- [ABOUT THIS EXERCISE]: Check each line of the entries below for the word "pure", then state how many lines have it and nothing more.

- [DATA FOR PROCESSING]:
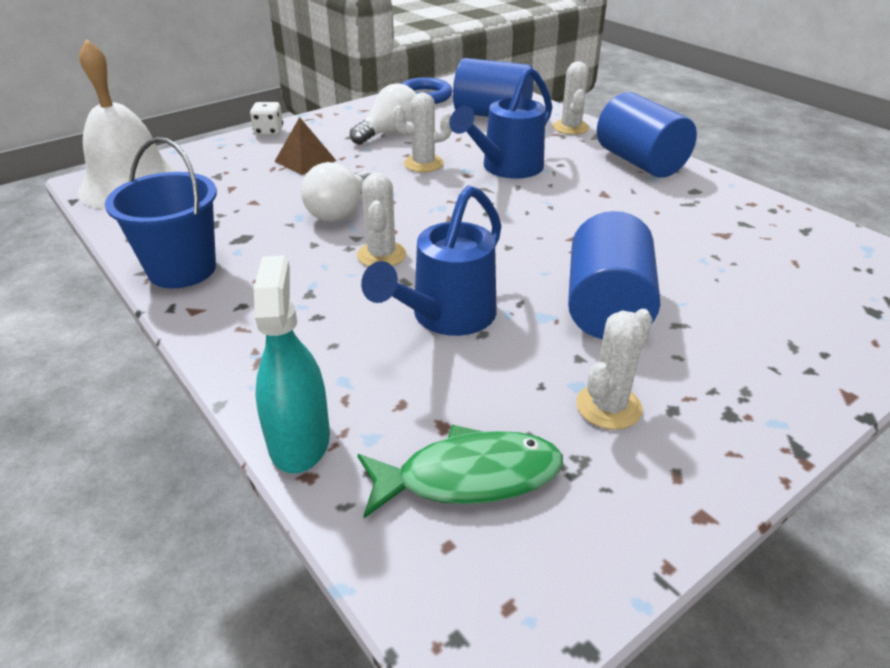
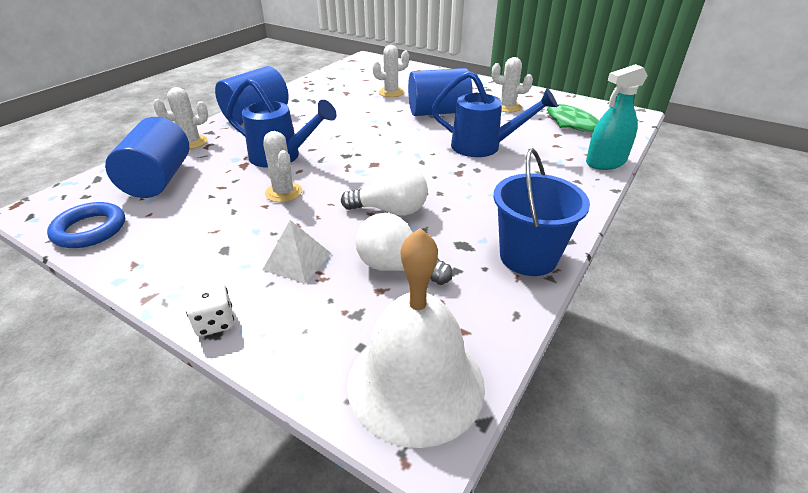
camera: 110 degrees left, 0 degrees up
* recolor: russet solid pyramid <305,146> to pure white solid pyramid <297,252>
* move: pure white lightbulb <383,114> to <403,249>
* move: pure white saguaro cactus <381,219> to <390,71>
---
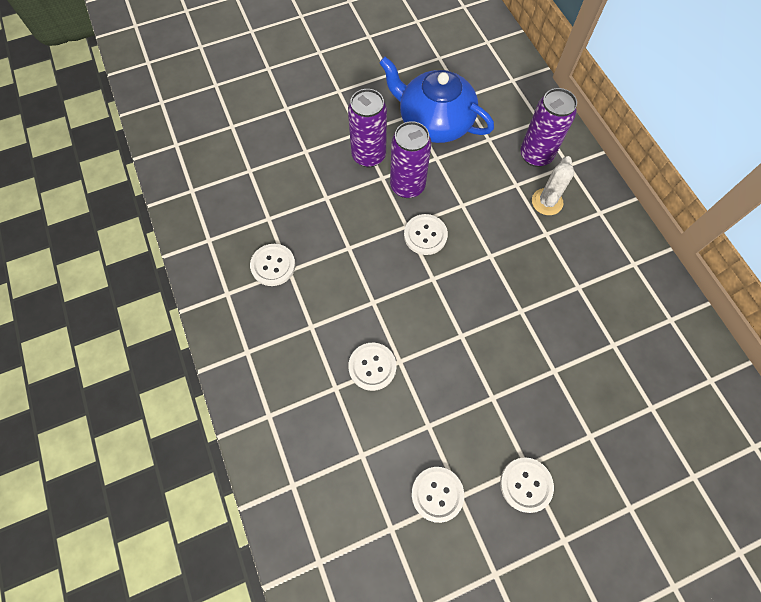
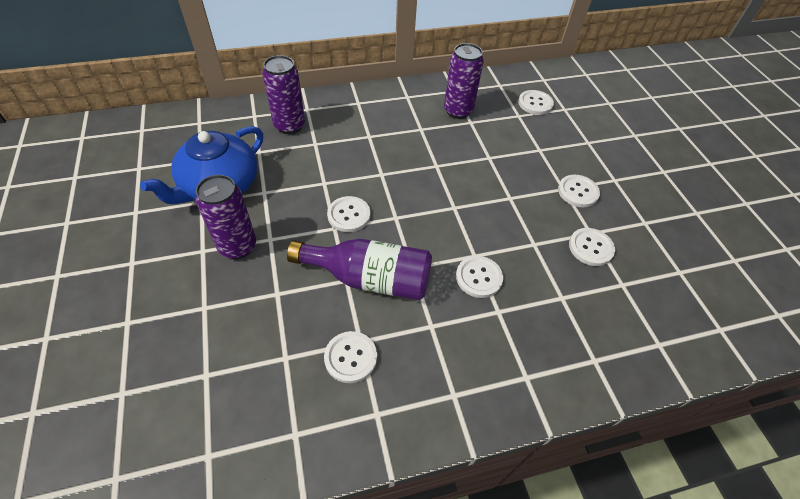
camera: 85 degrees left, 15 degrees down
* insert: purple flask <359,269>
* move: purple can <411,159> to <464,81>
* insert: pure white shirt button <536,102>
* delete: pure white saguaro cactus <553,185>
---
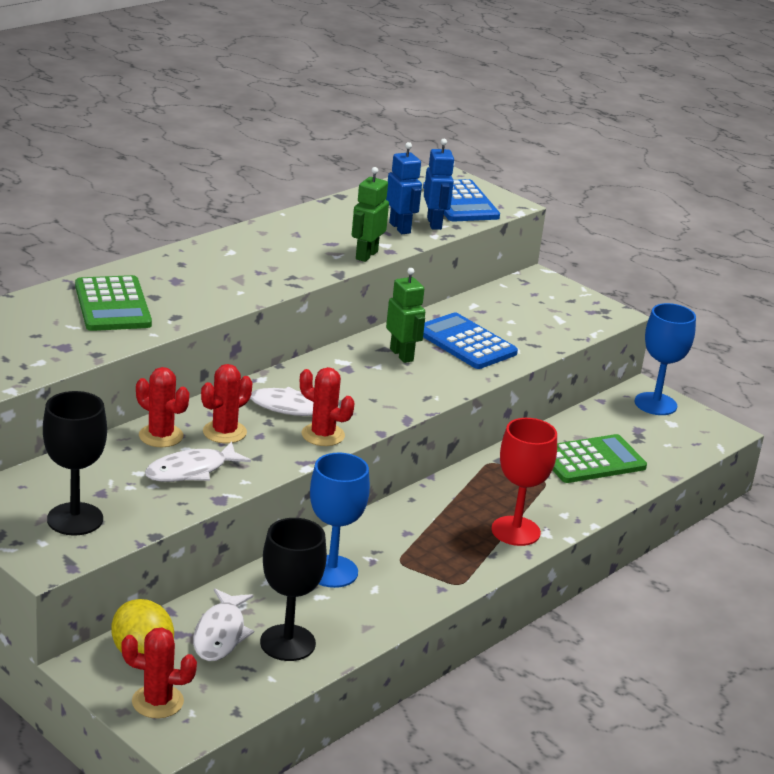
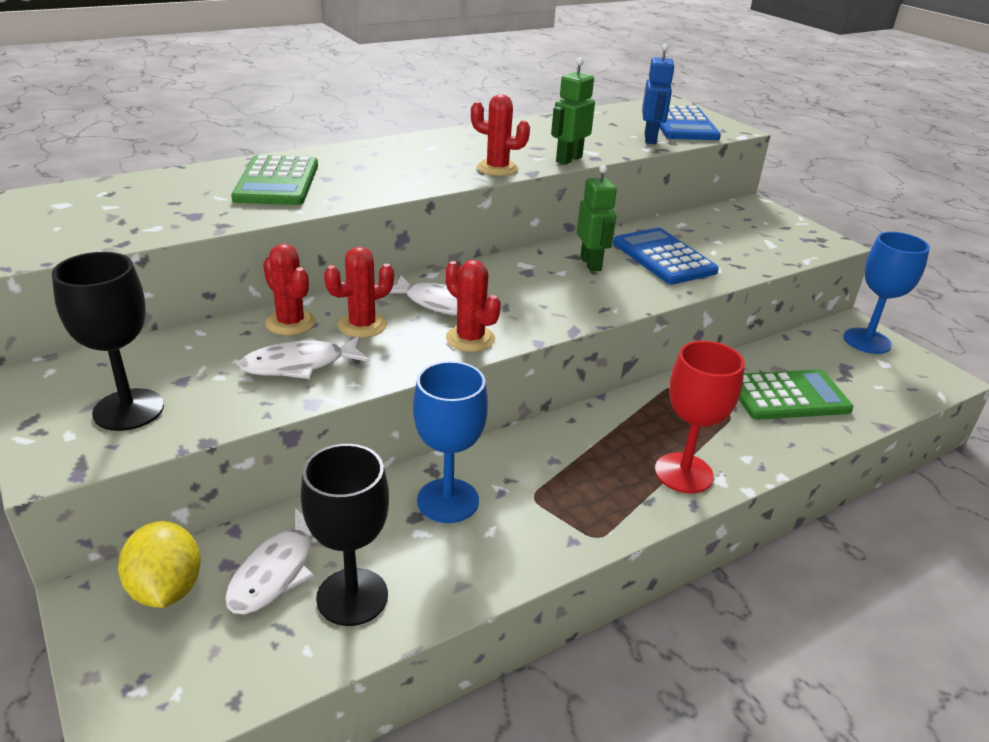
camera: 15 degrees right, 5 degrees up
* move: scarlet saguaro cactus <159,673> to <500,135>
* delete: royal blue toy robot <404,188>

- [RESULT FOR THIS TASK]: 5